YOUR TASK:
Omit all pictures, then print the entries exactly.

TASK INPUT:
Segment Open

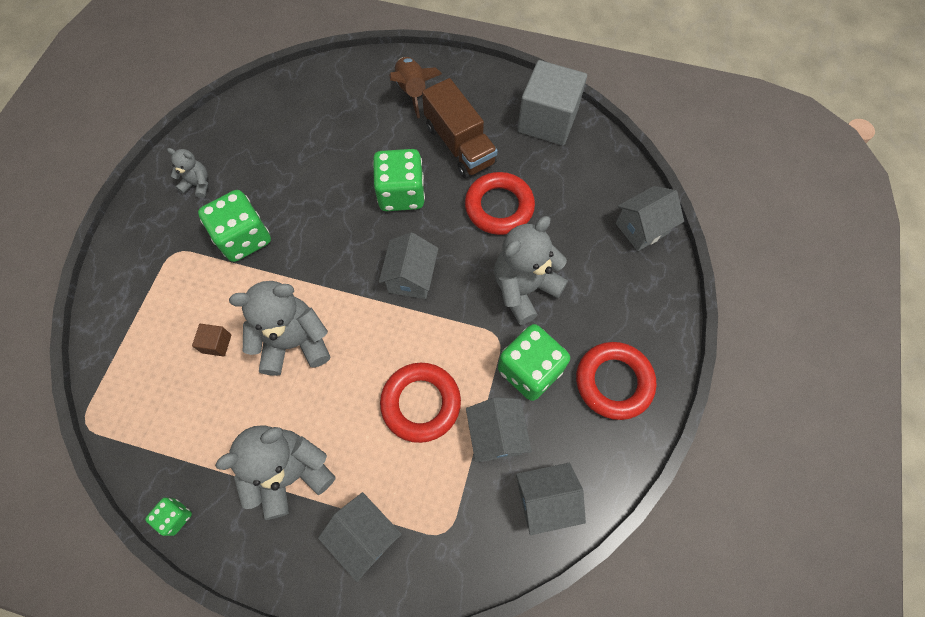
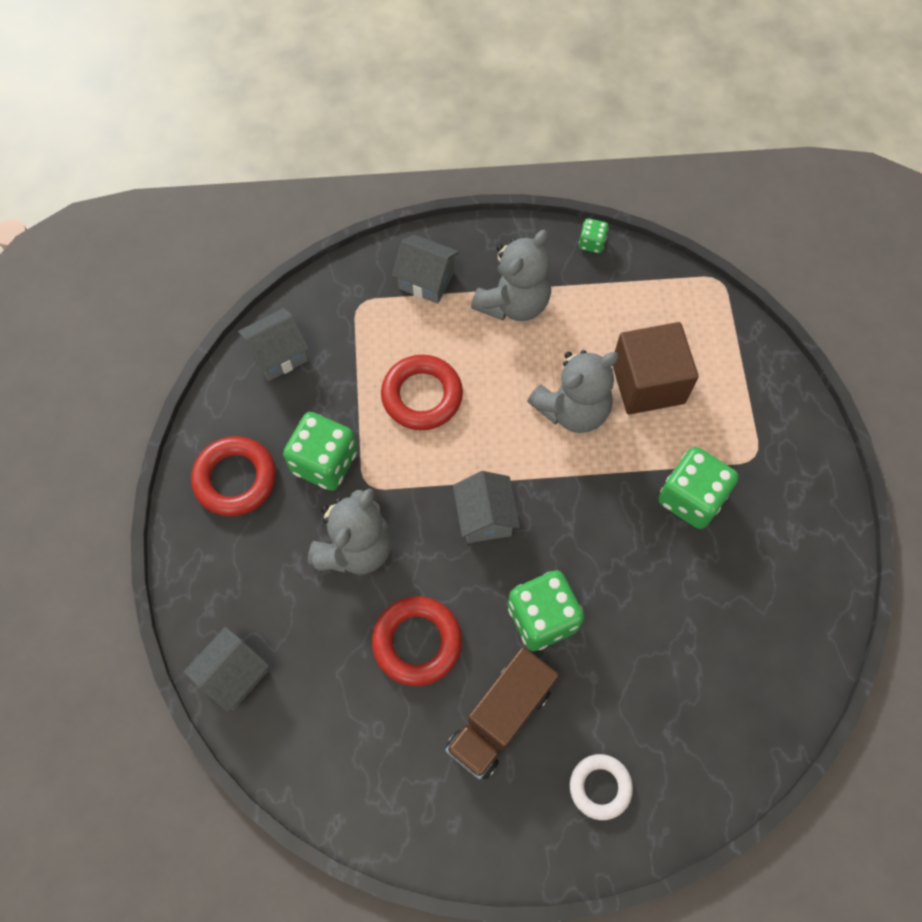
camera: 160 degrees right, 0 degrees up
grey teddy bear [167,148,208,198] -> none
brown cube [192,324,231,357] -> brown cube [613,322,699,415], size x2.43
brown rocket [389,57,442,118] -> white ring [570,754,633,820]
brown truck [422,78,498,178] -> brown truck turned 90 degrees counterclockwise [445,647,559,780]
grey house [466,397,532,462] -> none
grey cube [517,60,587,145] -> none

Segment Closed

RESULT OF THIS TASK:
camera: 160 degrees right, 0 degrees up
grey teddy bear [167,148,208,198] -> none
brown cube [192,324,231,357] -> brown cube [613,322,699,415], size x2.43
brown rocket [389,57,442,118] -> white ring [570,754,633,820]
brown truck [422,78,498,178] -> brown truck turned 90 degrees counterclockwise [445,647,559,780]
grey house [466,397,532,462] -> none
grey cube [517,60,587,145] -> none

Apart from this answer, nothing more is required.